**Source material**
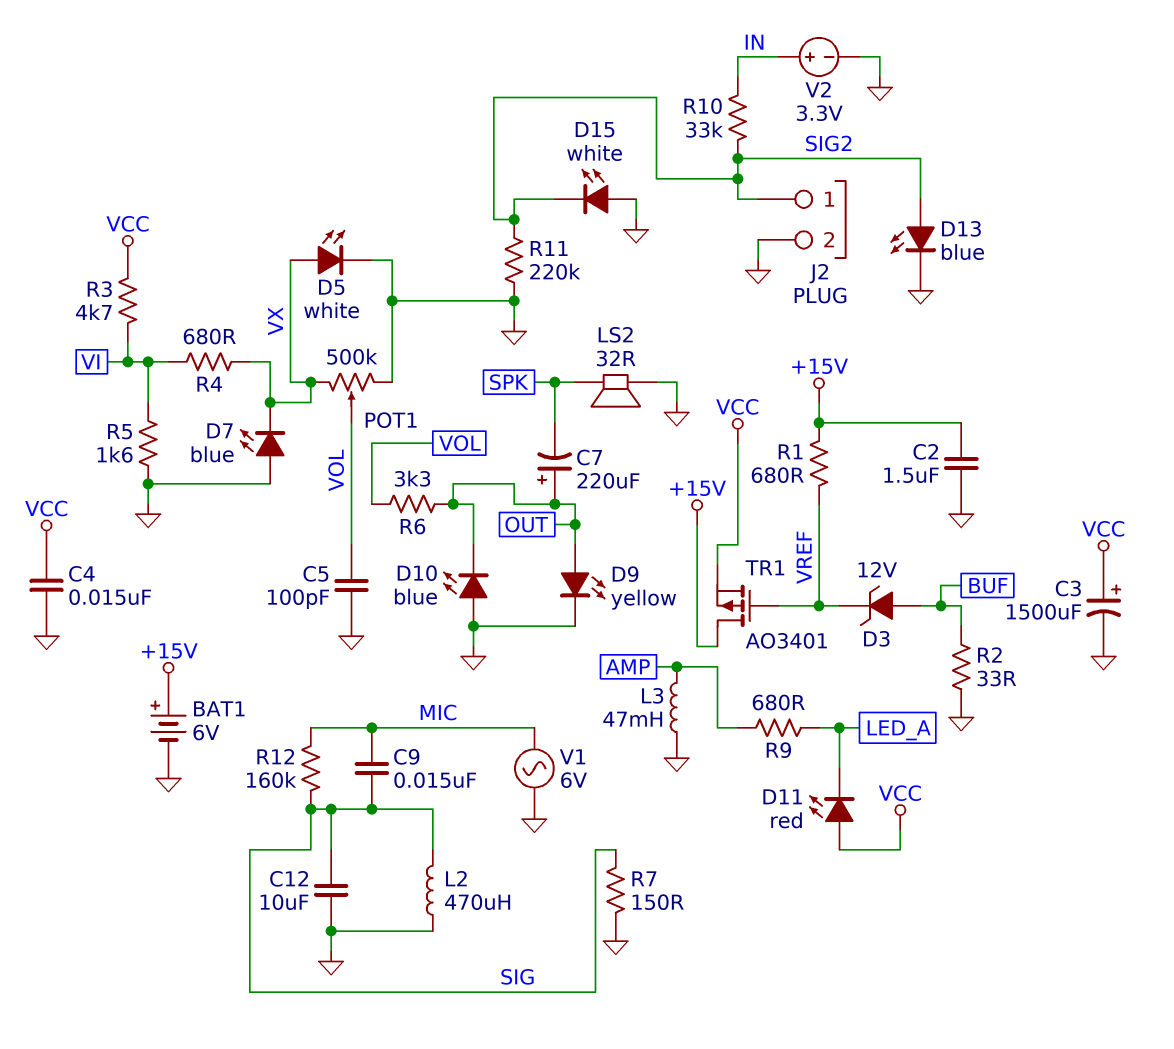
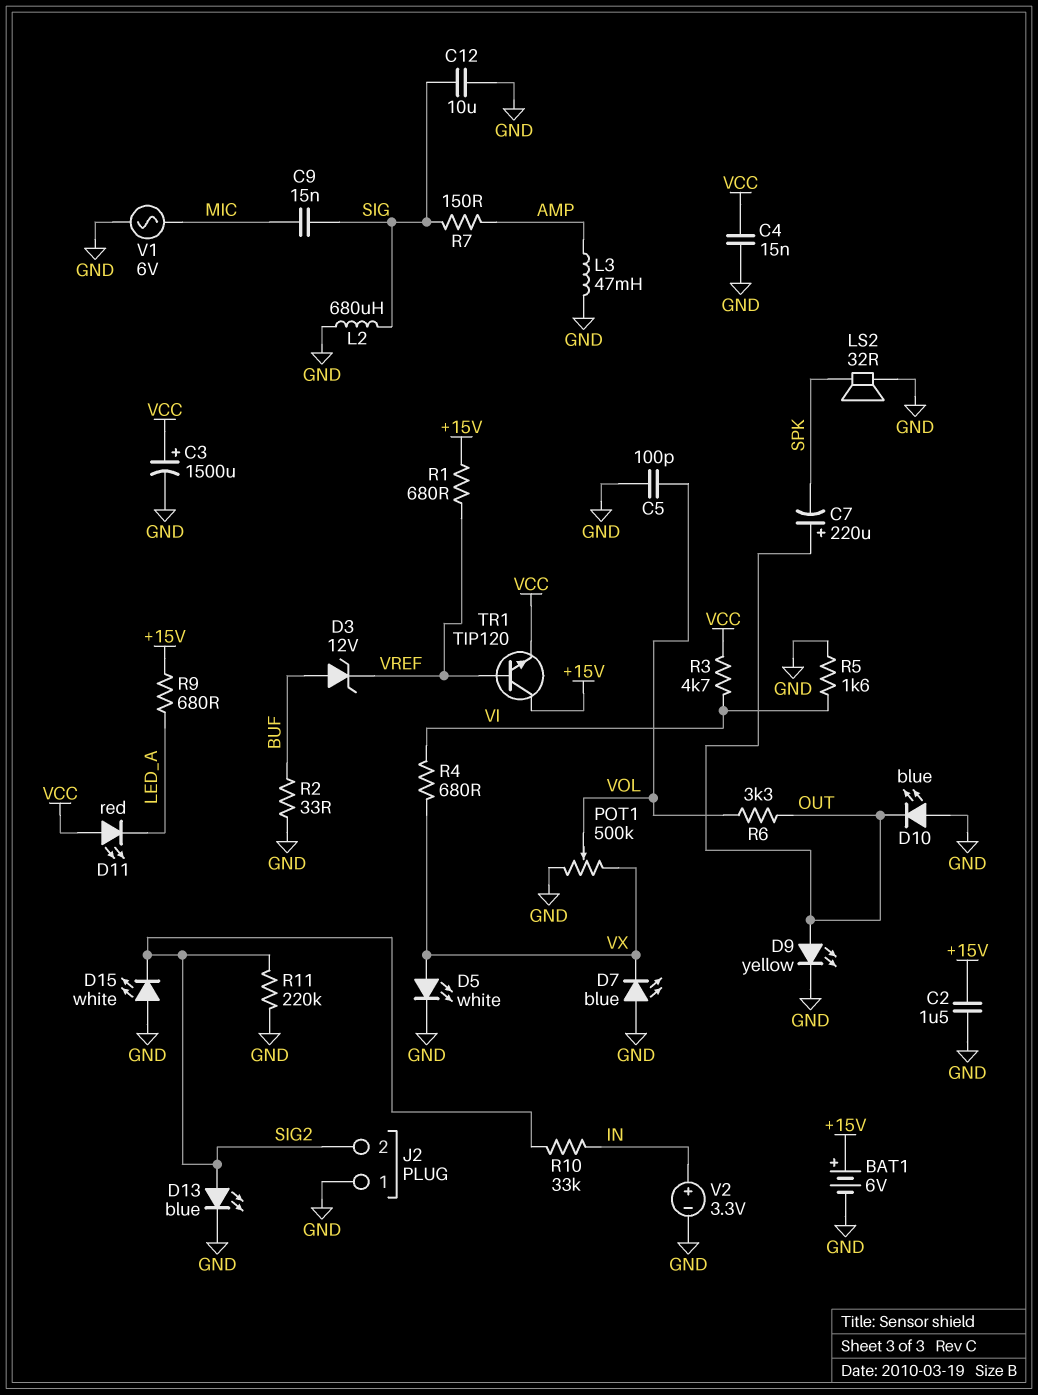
J2 pin 1: SIG2 -> GND
J2 pin 2: GND -> SIG2
L2: 470uH (GND, SIG) -> 680uH (GND, SIG)
R7: 150 (GND, SIG) -> 150 (AMP, SIG)
R9: 680 (AMP, LED_A) -> 680 (+15V, LED_A)
R12: 160k (MIC, SIG) -> none
TR1: PMOS AO3401 (G VREF, D +15V, S VCC) -> NPN TIP120 (B VREF, C +15V, E VCC)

**Activity**
Nothing but the lines from the one that contains "R7: 150 (GND, SIG) -> 150 (AMP, SIG)" through the last line of the entries should appear in your reply, each repeated exactly.

**Solution for this task**
R7: 150 (GND, SIG) -> 150 (AMP, SIG)
R9: 680 (AMP, LED_A) -> 680 (+15V, LED_A)
R12: 160k (MIC, SIG) -> none
TR1: PMOS AO3401 (G VREF, D +15V, S VCC) -> NPN TIP120 (B VREF, C +15V, E VCC)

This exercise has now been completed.